(TASK INPUT begins)
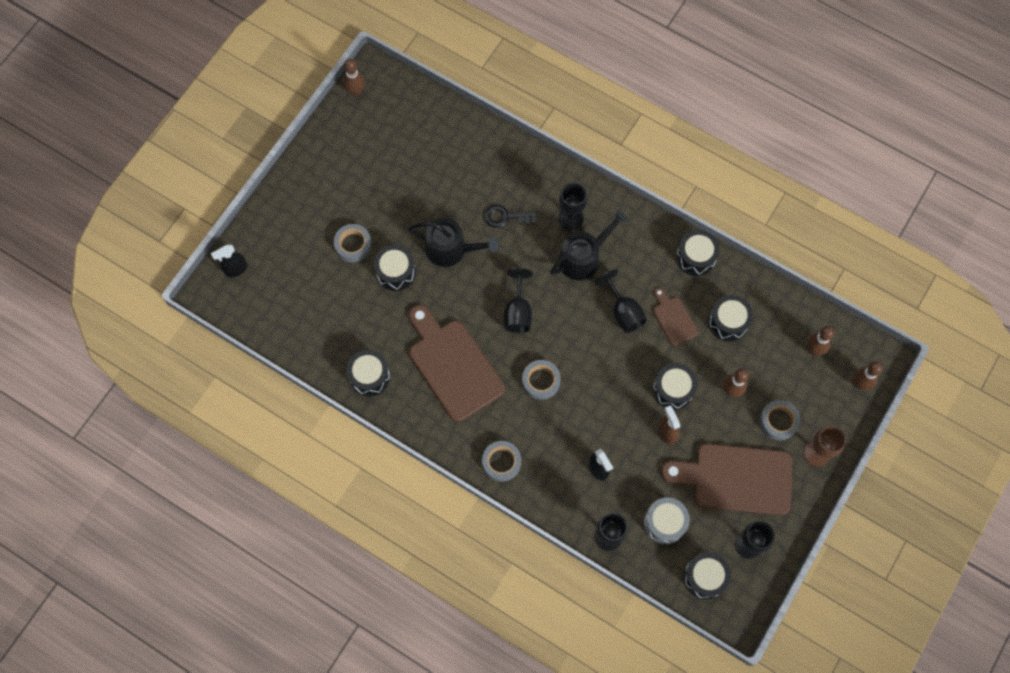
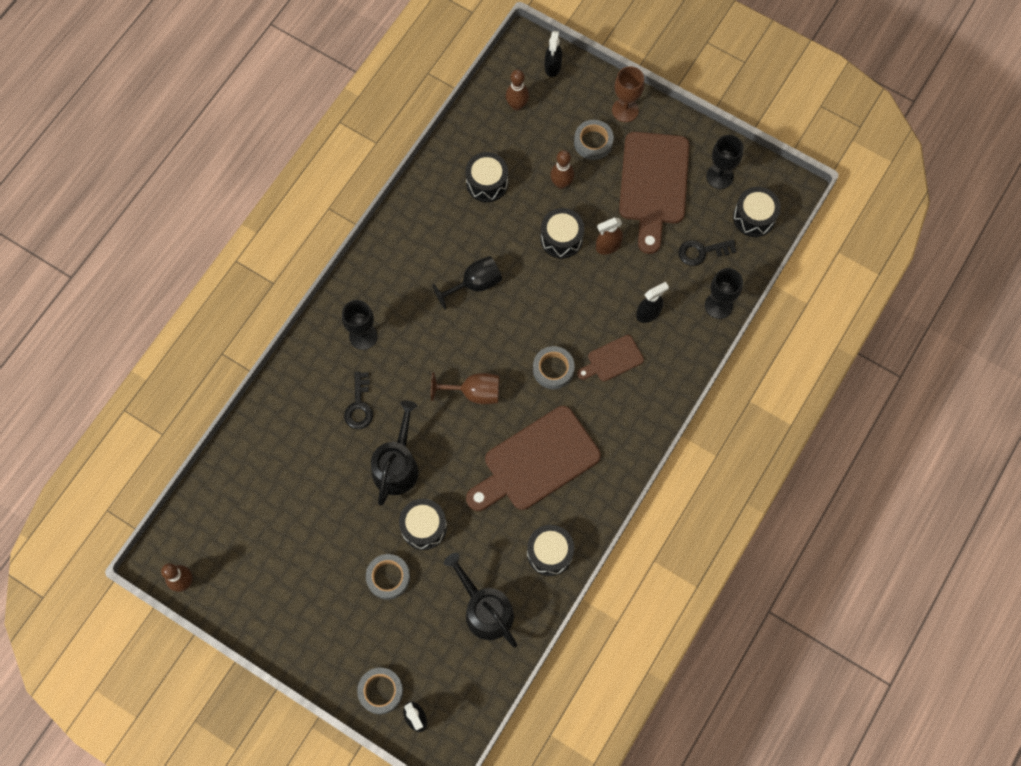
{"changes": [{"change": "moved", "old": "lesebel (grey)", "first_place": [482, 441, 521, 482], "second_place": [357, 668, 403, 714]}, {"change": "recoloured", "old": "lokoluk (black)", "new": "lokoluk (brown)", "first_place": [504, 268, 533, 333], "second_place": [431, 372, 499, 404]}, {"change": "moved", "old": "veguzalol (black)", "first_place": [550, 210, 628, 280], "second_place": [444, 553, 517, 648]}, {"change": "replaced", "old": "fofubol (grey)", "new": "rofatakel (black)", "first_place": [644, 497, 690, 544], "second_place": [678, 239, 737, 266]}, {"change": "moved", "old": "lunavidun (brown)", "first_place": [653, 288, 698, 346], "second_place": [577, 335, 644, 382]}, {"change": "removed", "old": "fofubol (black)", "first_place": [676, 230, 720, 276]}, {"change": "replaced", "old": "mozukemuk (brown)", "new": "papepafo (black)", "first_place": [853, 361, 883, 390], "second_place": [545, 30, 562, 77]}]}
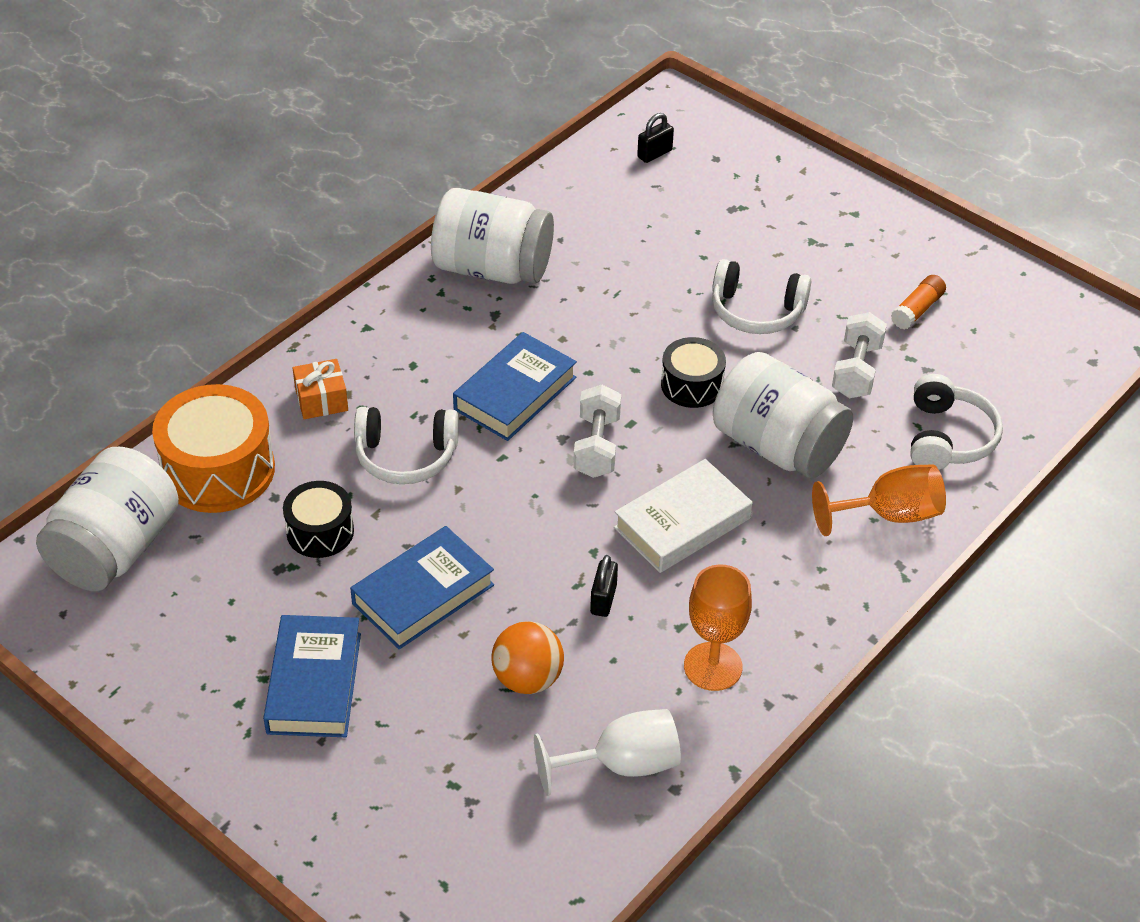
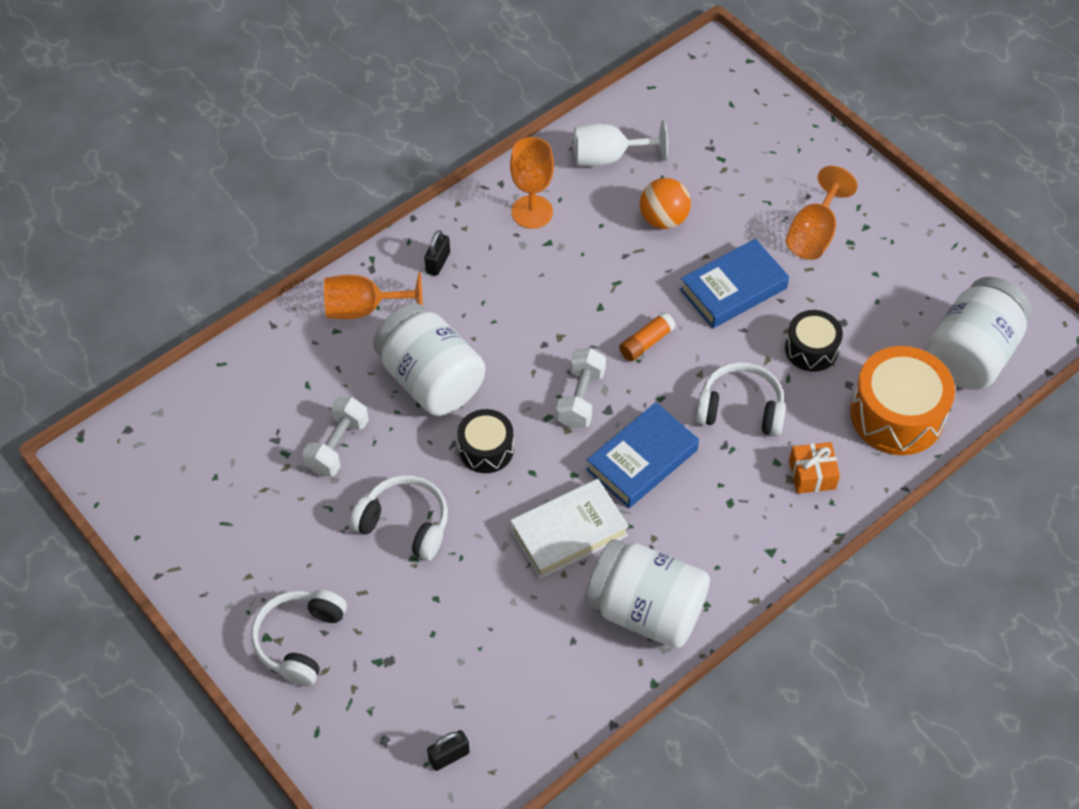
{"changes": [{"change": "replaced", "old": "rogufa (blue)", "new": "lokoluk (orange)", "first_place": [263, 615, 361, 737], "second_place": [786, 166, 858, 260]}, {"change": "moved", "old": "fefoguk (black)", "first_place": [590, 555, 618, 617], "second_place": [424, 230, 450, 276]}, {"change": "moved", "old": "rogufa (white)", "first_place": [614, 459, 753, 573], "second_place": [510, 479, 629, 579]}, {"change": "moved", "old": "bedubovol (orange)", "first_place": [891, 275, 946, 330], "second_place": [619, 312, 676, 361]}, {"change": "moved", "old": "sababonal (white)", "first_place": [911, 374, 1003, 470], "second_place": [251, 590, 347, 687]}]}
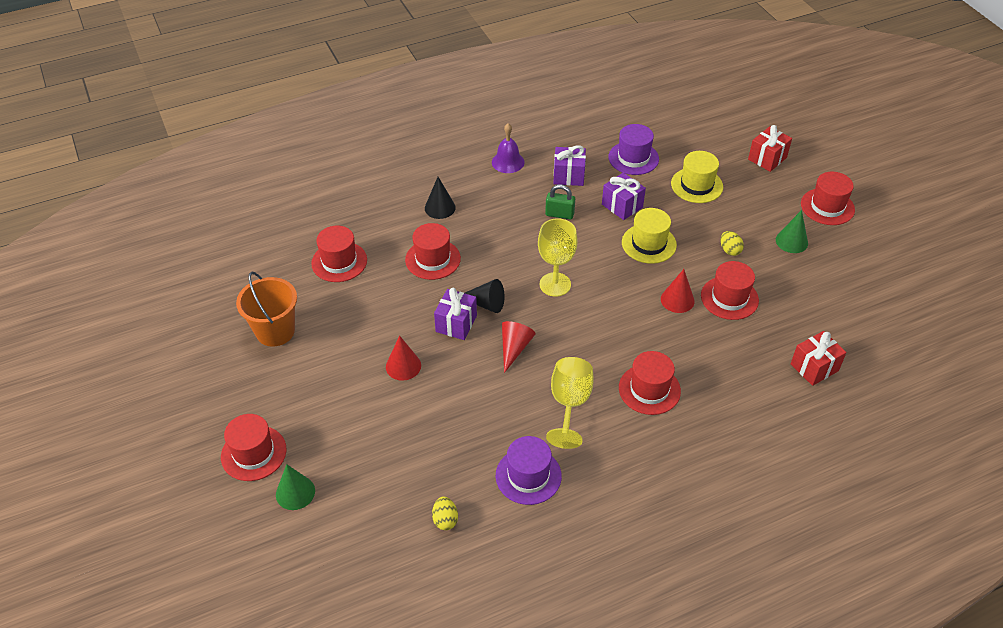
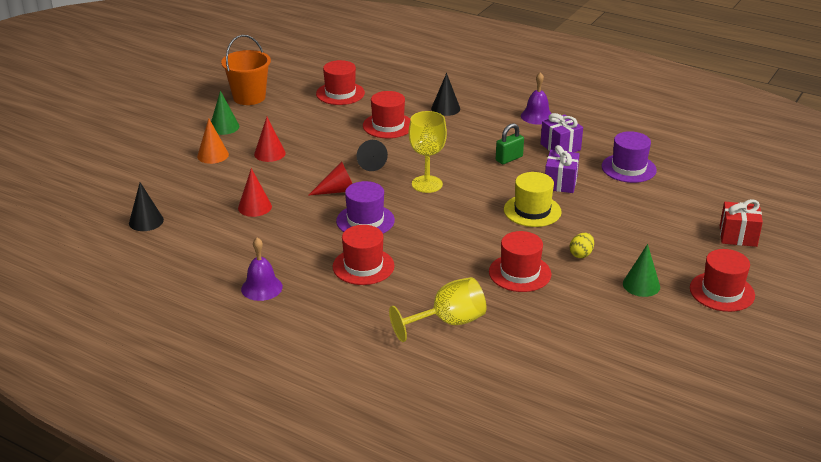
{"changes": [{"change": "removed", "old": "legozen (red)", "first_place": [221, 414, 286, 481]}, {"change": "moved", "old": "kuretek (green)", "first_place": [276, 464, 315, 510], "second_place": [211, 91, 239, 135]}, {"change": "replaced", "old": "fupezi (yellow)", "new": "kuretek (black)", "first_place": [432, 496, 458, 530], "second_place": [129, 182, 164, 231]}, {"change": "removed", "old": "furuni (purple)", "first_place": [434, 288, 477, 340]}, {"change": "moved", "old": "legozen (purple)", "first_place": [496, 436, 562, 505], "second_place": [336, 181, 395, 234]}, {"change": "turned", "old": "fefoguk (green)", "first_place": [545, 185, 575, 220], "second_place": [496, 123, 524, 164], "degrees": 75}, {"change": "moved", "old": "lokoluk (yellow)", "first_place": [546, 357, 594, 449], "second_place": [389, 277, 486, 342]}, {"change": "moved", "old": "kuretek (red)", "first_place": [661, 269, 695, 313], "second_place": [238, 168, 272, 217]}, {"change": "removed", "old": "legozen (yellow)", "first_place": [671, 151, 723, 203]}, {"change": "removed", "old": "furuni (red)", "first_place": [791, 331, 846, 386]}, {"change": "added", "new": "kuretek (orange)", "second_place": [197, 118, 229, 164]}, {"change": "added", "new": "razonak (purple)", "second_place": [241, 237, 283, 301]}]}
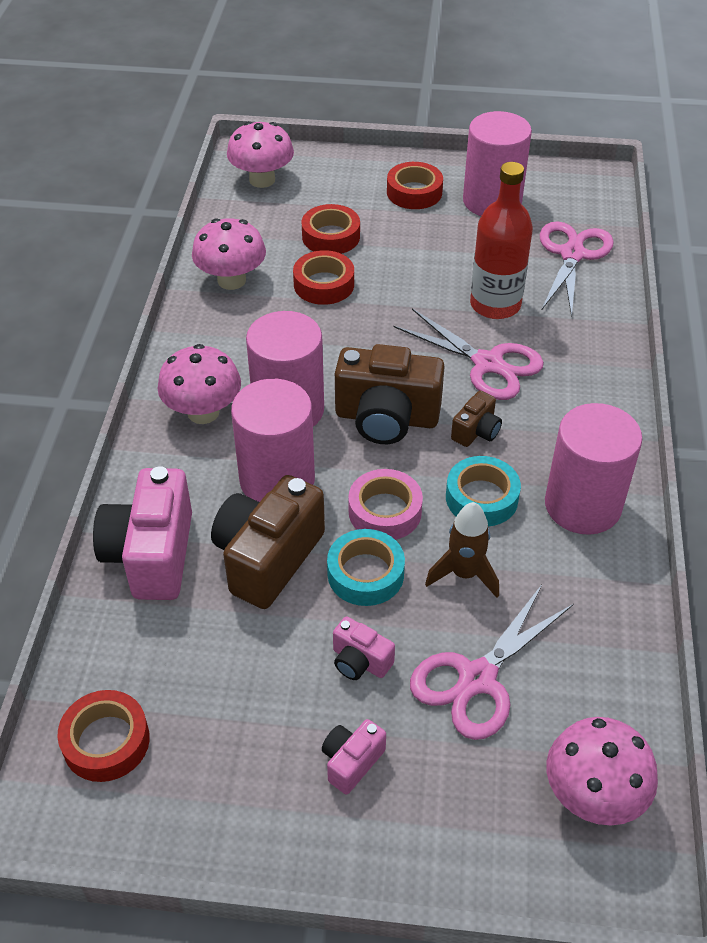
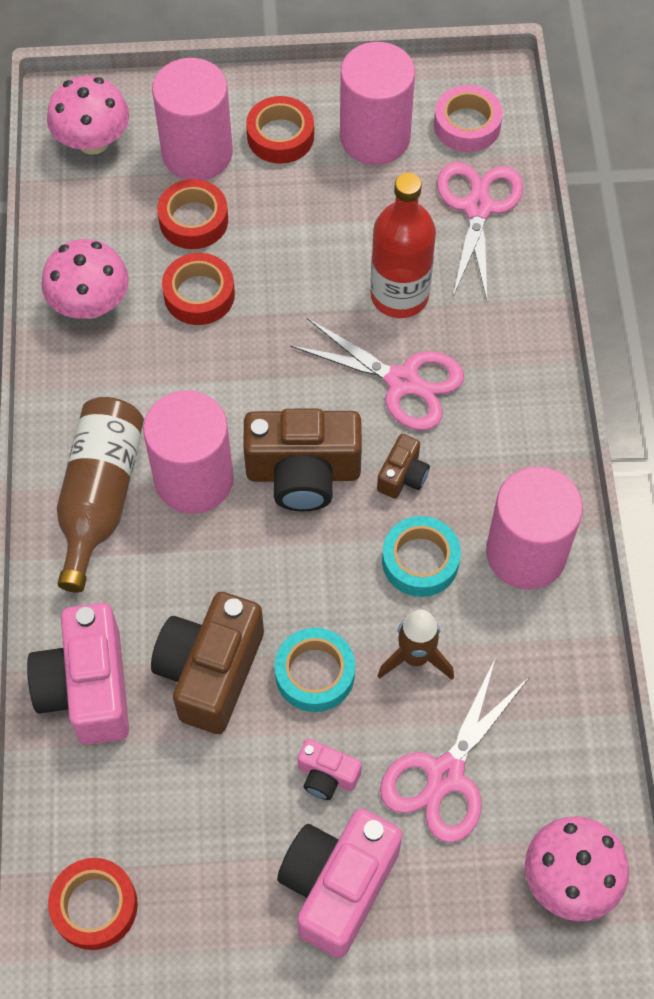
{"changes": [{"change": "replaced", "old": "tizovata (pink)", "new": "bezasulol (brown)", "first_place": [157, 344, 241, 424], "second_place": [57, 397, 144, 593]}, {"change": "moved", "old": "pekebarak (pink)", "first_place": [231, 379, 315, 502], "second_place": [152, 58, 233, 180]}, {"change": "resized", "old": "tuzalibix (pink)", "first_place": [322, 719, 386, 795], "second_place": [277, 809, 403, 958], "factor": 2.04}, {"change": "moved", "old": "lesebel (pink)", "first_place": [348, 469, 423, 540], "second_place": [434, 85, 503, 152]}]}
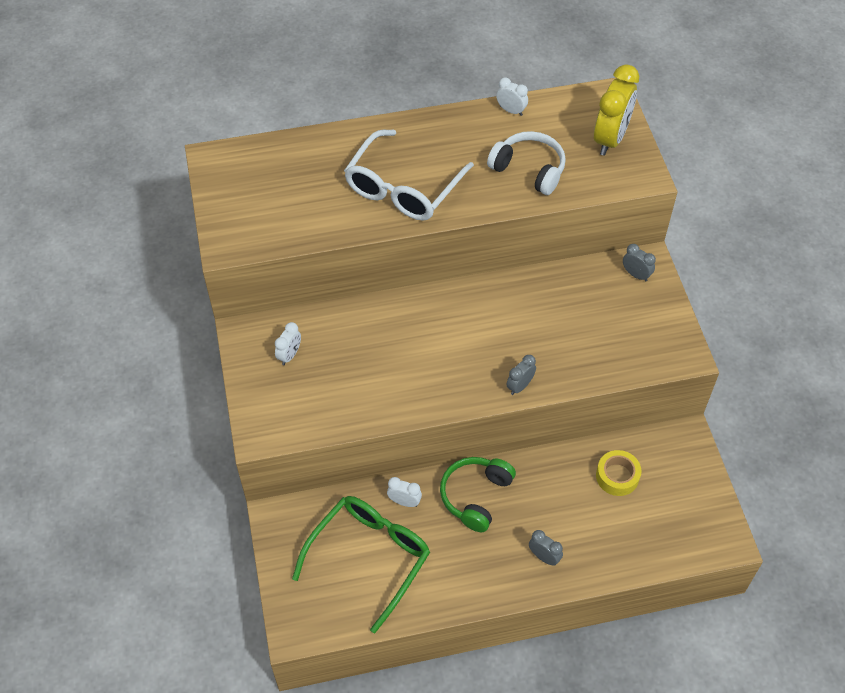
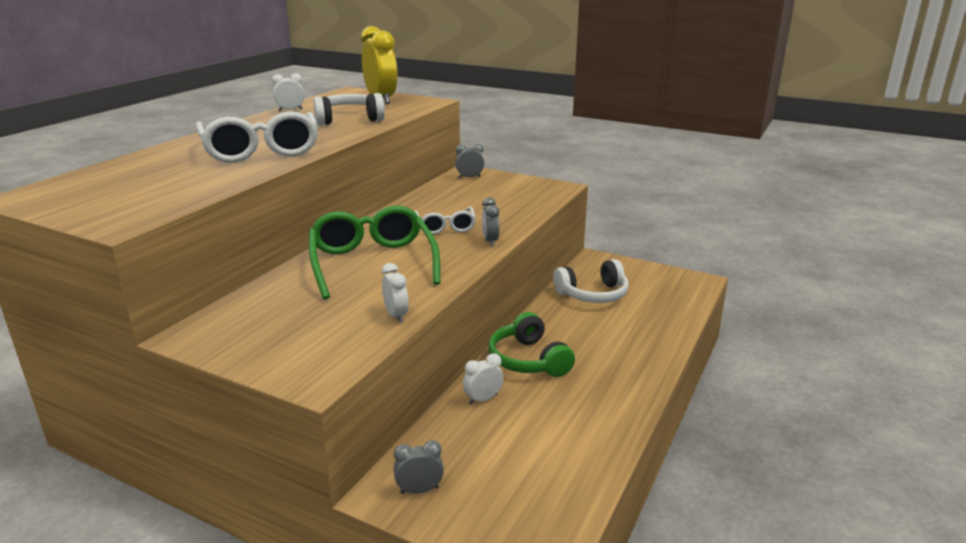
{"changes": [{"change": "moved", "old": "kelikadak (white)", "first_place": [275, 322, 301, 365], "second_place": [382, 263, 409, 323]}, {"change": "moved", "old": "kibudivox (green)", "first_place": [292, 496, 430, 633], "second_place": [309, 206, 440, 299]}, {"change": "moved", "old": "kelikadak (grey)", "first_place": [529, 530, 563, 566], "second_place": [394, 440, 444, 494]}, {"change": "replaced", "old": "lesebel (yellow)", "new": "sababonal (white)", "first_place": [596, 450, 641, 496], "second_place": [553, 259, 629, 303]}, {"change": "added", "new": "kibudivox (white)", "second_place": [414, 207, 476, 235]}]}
(TASK INPUT ends)
-- HOW TO COMPLETE THIS TASK --
Could you repeat each line above exactly as written? Omit the pictures.

-- RESULT FOR THIS EXERCISE --
{"changes": [{"change": "moved", "old": "lesebel (grey)", "first_place": [482, 441, 521, 482], "second_place": [357, 668, 403, 714]}, {"change": "recoloured", "old": "lokoluk (black)", "new": "lokoluk (brown)", "first_place": [504, 268, 533, 333], "second_place": [431, 372, 499, 404]}, {"change": "moved", "old": "veguzalol (black)", "first_place": [550, 210, 628, 280], "second_place": [444, 553, 517, 648]}, {"change": "replaced", "old": "fofubol (grey)", "new": "rofatakel (black)", "first_place": [644, 497, 690, 544], "second_place": [678, 239, 737, 266]}, {"change": "moved", "old": "lunavidun (brown)", "first_place": [653, 288, 698, 346], "second_place": [577, 335, 644, 382]}, {"change": "removed", "old": "fofubol (black)", "first_place": [676, 230, 720, 276]}, {"change": "replaced", "old": "mozukemuk (brown)", "new": "papepafo (black)", "first_place": [853, 361, 883, 390], "second_place": [545, 30, 562, 77]}]}
{"changes": [{"change": "replaced", "old": "rogufa (blue)", "new": "lokoluk (orange)", "first_place": [263, 615, 361, 737], "second_place": [786, 166, 858, 260]}, {"change": "moved", "old": "fefoguk (black)", "first_place": [590, 555, 618, 617], "second_place": [424, 230, 450, 276]}, {"change": "moved", "old": "rogufa (white)", "first_place": [614, 459, 753, 573], "second_place": [510, 479, 629, 579]}, {"change": "moved", "old": "bedubovol (orange)", "first_place": [891, 275, 946, 330], "second_place": [619, 312, 676, 361]}, {"change": "moved", "old": "sababonal (white)", "first_place": [911, 374, 1003, 470], "second_place": [251, 590, 347, 687]}]}
{"changes": [{"change": "removed", "old": "legozen (red)", "first_place": [221, 414, 286, 481]}, {"change": "moved", "old": "kuretek (green)", "first_place": [276, 464, 315, 510], "second_place": [211, 91, 239, 135]}, {"change": "replaced", "old": "fupezi (yellow)", "new": "kuretek (black)", "first_place": [432, 496, 458, 530], "second_place": [129, 182, 164, 231]}, {"change": "removed", "old": "furuni (purple)", "first_place": [434, 288, 477, 340]}, {"change": "moved", "old": "legozen (purple)", "first_place": [496, 436, 562, 505], "second_place": [336, 181, 395, 234]}, {"change": "turned", "old": "fefoguk (green)", "first_place": [545, 185, 575, 220], "second_place": [496, 123, 524, 164], "degrees": 75}, {"change": "moved", "old": "lokoluk (yellow)", "first_place": [546, 357, 594, 449], "second_place": [389, 277, 486, 342]}, {"change": "moved", "old": "kuretek (red)", "first_place": [661, 269, 695, 313], "second_place": [238, 168, 272, 217]}, {"change": "removed", "old": "legozen (yellow)", "first_place": [671, 151, 723, 203]}, {"change": "removed", "old": "furuni (red)", "first_place": [791, 331, 846, 386]}, {"change": "added", "new": "kuretek (orange)", "second_place": [197, 118, 229, 164]}, {"change": "added", "new": "razonak (purple)", "second_place": [241, 237, 283, 301]}]}
{"changes": [{"change": "replaced", "old": "tizovata (pink)", "new": "bezasulol (brown)", "first_place": [157, 344, 241, 424], "second_place": [57, 397, 144, 593]}, {"change": "moved", "old": "pekebarak (pink)", "first_place": [231, 379, 315, 502], "second_place": [152, 58, 233, 180]}, {"change": "resized", "old": "tuzalibix (pink)", "first_place": [322, 719, 386, 795], "second_place": [277, 809, 403, 958], "factor": 2.04}, {"change": "moved", "old": "lesebel (pink)", "first_place": [348, 469, 423, 540], "second_place": [434, 85, 503, 152]}]}
{"changes": [{"change": "moved", "old": "kelikadak (white)", "first_place": [275, 322, 301, 365], "second_place": [382, 263, 409, 323]}, {"change": "moved", "old": "kibudivox (green)", "first_place": [292, 496, 430, 633], "second_place": [309, 206, 440, 299]}, {"change": "moved", "old": "kelikadak (grey)", "first_place": [529, 530, 563, 566], "second_place": [394, 440, 444, 494]}, {"change": "replaced", "old": "lesebel (yellow)", "new": "sababonal (white)", "first_place": [596, 450, 641, 496], "second_place": [553, 259, 629, 303]}, {"change": "added", "new": "kibudivox (white)", "second_place": [414, 207, 476, 235]}]}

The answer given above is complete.